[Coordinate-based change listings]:
----------------------------------------

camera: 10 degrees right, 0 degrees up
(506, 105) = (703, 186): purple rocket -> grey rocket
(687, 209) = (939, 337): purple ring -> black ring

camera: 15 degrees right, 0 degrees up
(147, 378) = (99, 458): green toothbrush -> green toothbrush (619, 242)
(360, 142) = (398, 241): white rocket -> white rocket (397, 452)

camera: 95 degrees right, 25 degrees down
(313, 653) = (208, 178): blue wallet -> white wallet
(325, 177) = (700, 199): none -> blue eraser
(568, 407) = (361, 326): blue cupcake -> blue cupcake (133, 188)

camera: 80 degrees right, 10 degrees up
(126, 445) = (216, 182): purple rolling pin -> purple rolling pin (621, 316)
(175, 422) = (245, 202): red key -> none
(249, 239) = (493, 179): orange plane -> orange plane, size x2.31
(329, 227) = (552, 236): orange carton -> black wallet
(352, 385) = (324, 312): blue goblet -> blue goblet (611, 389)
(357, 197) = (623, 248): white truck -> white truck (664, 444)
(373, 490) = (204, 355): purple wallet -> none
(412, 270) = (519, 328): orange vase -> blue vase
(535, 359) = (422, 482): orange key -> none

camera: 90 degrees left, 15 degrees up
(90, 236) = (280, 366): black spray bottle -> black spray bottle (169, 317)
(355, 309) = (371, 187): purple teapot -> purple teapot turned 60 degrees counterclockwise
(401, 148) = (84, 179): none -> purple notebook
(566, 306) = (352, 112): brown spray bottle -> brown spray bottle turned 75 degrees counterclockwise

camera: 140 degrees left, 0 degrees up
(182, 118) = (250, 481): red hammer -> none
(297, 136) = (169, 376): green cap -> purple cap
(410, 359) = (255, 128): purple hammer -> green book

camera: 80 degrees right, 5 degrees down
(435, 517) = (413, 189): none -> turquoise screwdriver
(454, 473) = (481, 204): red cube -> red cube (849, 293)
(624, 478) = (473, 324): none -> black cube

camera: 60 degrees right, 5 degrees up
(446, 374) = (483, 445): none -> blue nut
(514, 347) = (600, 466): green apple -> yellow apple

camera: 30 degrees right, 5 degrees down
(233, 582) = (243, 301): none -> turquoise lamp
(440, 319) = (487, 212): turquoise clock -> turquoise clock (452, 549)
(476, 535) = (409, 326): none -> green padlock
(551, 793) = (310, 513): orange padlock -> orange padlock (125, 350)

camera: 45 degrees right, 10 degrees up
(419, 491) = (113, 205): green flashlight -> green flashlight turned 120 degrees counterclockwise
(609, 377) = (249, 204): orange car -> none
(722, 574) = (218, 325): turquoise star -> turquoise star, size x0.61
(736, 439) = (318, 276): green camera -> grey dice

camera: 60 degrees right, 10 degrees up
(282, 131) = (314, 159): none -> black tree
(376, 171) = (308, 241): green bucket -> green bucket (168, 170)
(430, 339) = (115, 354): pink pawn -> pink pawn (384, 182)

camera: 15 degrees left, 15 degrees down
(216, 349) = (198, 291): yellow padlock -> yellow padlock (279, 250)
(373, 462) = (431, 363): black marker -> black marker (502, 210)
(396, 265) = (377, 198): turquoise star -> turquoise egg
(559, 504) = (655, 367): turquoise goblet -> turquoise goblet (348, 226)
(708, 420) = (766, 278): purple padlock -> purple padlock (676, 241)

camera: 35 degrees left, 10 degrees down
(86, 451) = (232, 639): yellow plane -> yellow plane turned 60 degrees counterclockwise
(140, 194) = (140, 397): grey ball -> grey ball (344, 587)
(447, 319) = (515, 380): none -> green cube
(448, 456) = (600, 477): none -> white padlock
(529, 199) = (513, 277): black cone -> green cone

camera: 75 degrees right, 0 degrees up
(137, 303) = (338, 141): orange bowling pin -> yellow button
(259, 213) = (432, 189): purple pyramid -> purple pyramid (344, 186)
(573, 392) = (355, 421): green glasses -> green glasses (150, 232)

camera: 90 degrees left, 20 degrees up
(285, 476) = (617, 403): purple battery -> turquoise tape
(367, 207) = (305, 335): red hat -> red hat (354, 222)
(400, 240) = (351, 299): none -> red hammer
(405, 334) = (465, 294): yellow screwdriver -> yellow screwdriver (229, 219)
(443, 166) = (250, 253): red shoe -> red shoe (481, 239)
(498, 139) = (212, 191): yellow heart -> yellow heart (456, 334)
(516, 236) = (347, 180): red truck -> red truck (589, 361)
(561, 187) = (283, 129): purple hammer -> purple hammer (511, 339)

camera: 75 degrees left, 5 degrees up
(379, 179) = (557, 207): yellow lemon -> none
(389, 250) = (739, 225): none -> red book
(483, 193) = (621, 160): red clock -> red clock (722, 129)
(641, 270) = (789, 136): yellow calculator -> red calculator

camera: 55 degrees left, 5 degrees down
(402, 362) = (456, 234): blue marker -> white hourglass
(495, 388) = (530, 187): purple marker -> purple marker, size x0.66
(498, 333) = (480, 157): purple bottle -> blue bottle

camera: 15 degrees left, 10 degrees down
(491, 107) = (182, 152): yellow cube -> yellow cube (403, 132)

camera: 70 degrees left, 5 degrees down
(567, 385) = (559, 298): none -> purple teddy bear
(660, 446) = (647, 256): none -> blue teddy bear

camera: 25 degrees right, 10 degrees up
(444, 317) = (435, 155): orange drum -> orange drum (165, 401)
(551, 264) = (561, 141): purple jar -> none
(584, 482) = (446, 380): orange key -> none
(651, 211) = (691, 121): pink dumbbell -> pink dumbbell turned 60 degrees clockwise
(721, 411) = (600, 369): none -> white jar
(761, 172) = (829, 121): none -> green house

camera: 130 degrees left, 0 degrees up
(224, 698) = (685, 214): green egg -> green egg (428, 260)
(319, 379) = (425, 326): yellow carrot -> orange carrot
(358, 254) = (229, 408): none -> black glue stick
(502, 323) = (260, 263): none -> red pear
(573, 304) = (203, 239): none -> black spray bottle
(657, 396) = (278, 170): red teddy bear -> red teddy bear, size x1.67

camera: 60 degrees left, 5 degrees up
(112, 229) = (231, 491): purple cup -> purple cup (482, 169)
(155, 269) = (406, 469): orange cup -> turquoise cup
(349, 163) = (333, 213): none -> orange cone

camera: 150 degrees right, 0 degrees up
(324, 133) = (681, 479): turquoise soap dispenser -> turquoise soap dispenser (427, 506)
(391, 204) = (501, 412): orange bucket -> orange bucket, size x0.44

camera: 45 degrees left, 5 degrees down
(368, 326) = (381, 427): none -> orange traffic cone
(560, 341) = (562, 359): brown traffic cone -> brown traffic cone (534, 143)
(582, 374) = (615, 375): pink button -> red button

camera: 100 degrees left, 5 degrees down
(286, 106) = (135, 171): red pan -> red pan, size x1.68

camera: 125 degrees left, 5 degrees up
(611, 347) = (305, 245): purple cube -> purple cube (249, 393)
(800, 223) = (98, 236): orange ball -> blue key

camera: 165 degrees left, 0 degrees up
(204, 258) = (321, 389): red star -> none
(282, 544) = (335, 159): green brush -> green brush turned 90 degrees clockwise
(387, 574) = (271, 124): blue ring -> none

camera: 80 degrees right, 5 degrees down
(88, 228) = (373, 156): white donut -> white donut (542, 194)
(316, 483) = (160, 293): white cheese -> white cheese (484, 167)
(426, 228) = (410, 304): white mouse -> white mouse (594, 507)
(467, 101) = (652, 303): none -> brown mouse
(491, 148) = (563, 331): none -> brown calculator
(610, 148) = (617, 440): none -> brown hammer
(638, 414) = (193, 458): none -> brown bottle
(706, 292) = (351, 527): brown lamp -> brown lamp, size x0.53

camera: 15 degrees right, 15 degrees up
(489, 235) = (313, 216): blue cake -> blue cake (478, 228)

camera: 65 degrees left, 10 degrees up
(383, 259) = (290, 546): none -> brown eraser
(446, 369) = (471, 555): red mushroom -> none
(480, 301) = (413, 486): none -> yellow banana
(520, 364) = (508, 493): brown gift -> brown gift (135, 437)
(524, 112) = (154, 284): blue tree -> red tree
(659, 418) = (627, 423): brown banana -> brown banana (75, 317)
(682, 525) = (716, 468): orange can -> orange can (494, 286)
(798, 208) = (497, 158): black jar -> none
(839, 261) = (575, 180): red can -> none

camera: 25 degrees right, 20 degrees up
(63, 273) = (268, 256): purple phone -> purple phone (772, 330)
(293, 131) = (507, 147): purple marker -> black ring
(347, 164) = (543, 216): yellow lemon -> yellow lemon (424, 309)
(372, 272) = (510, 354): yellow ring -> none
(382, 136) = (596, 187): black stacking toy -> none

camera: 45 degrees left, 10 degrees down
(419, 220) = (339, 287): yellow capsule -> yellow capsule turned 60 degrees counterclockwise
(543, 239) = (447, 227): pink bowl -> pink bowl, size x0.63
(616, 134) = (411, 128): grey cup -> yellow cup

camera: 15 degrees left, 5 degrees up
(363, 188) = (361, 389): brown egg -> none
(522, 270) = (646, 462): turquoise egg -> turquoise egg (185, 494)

----------------------------------------

A verbatim transcription is needed of the lines above, starting at the line with "camera: 95 degrees right, 25 degrees down" and ending at the line with "(126, 445) = (216, 182): purple", both included, and of nothing else.

[Written solution]:
camera: 95 degrees right, 25 degrees down
(313, 653) = (208, 178): blue wallet -> white wallet
(325, 177) = (700, 199): none -> blue eraser
(568, 407) = (361, 326): blue cupcake -> blue cupcake (133, 188)

camera: 80 degrees right, 10 degrees up
(126, 445) = (216, 182): purple rolling pin -> purple rolling pin (621, 316)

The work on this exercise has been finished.